Filter the entries down to the lines containing "left", and copy those lines.

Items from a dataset
--

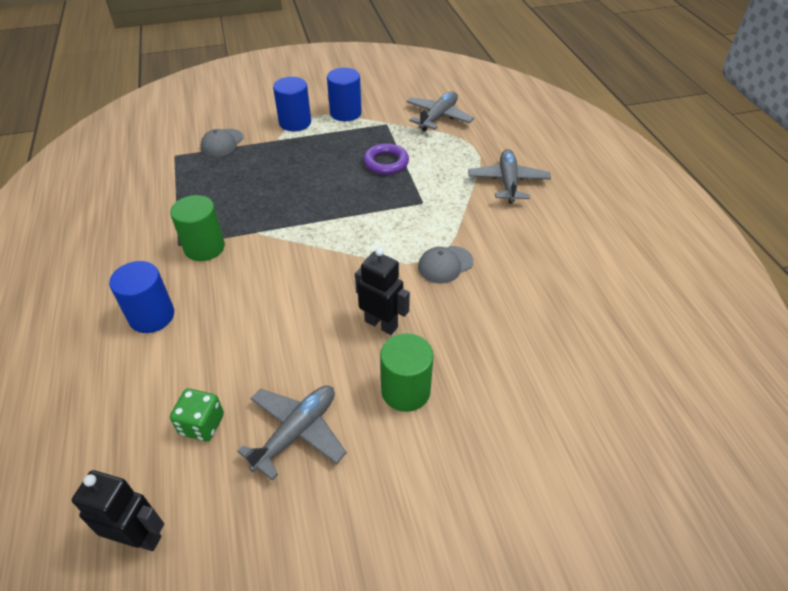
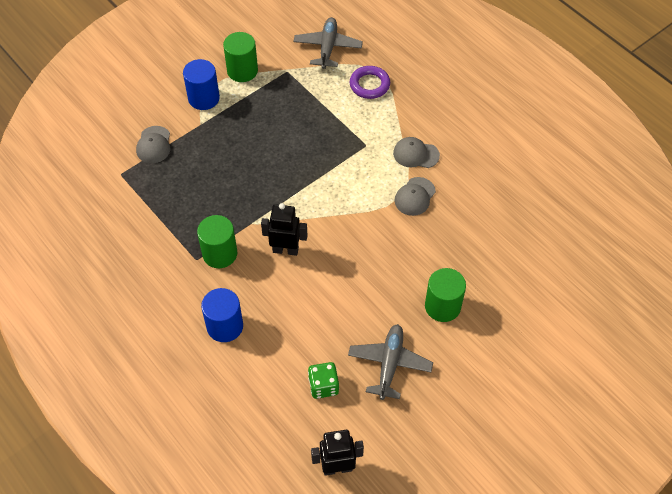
camera: 25 degrees left, 10 degrees up
(345, 113) = (242, 71): blue cylinder -> green cylinder
(381, 324) = (397, 264): black robot -> black robot (285, 250)
(386, 162) = (312, 115): purple ring -> purple ring (369, 85)
(471, 226) = (415, 154): none -> grey cap
(508, 182) = (422, 99): grey plane -> none

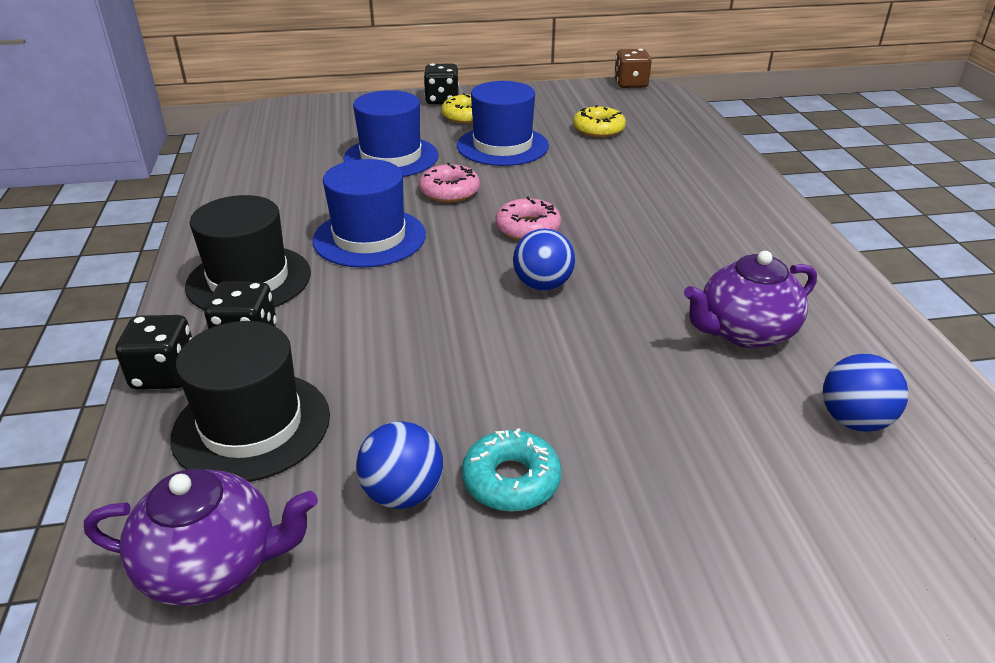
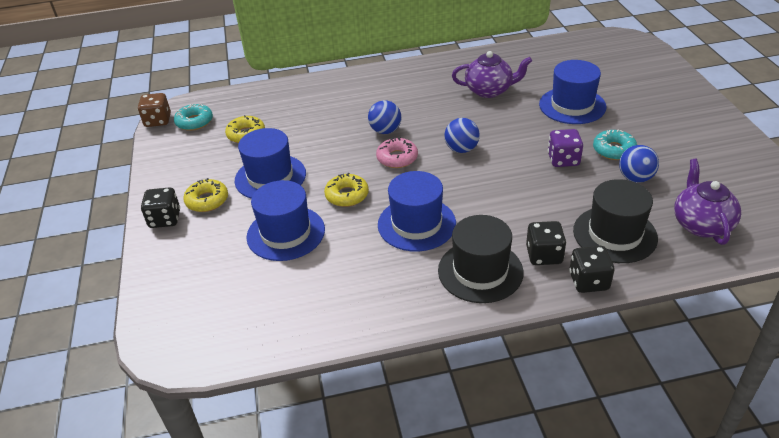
camera: 90 degrees left, 5 degrees up
(449, 191) = (347, 195): pink donut -> yellow donut
(490, 397) = (563, 160): none -> purple dice
(628, 101) = (194, 122): none -> turquoise donut
(697, 445) = (572, 105): none -> blue hat
(744, 332) = (489, 90): purple teapot -> purple teapot turned 60 degrees counterclockwise
(854, 420) = (543, 71): blue ball -> blue ball (385, 131)

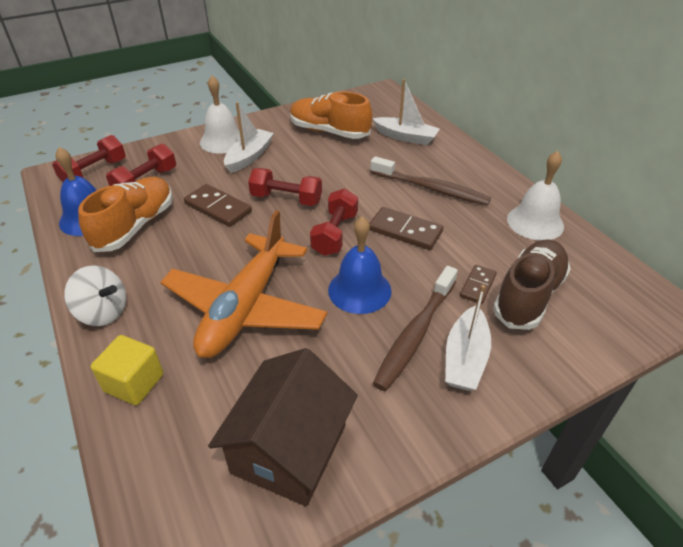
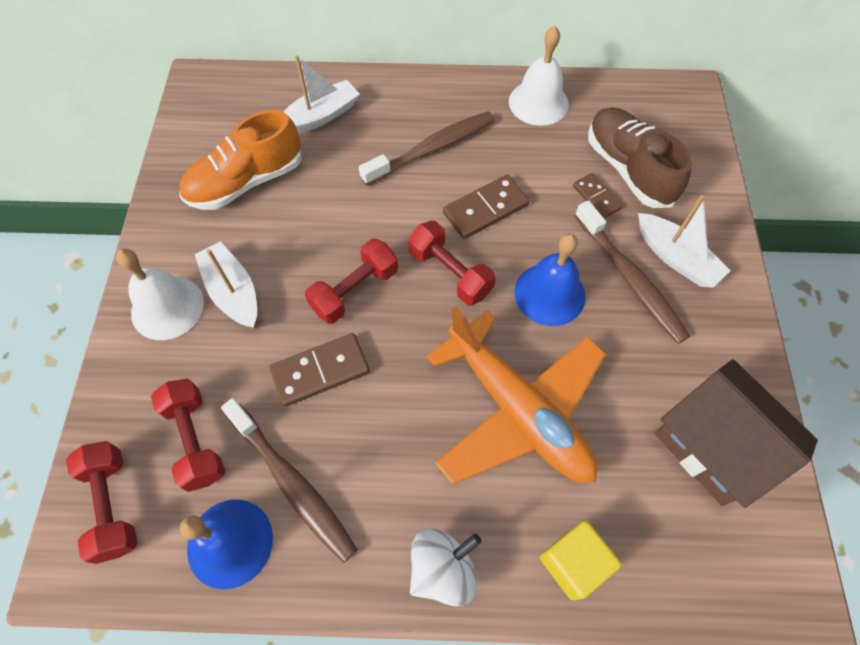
camera: 60 degrees left, 20 degrees up
(135, 226) = (292, 483): orange shoe -> brown toothbrush

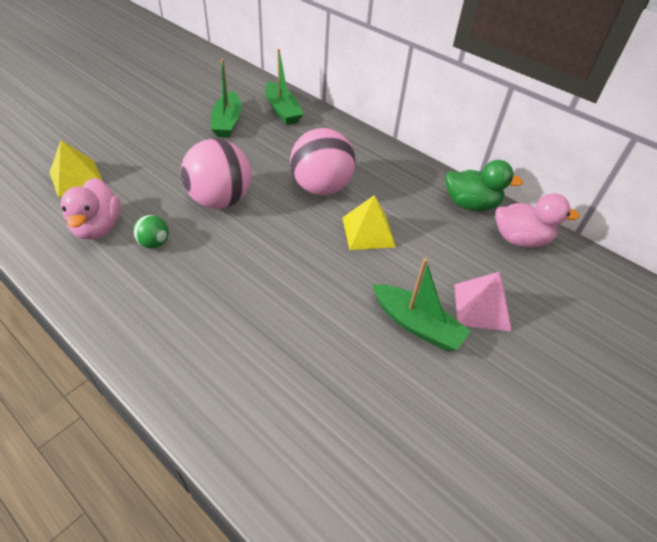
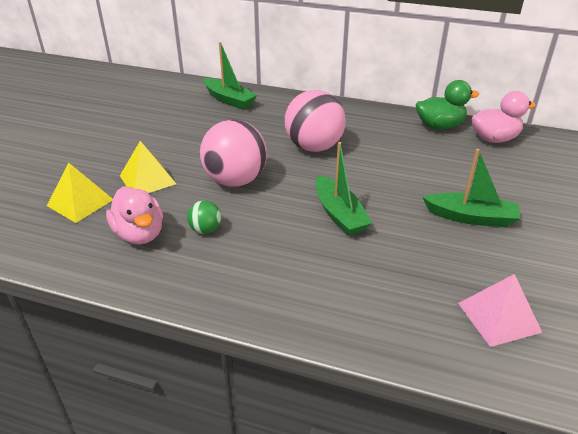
camera: 20 degrees left, 10 degrees down
(227, 122) = (187, 121): green boat -> green boat (339, 214)
(368, 232) = (379, 167): yellow pyramid -> yellow pyramid (147, 179)
(482, 307) = (506, 191): pink pyramid -> pink pyramid (499, 317)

--

Answer to the problem ->
camera: 25 degrees left, 10 degrees up
camera: 90 degrees left, 5 degrees up
camera: 60 degrees left, 20 degrees up
camera: 20 degrees left, 10 degrees down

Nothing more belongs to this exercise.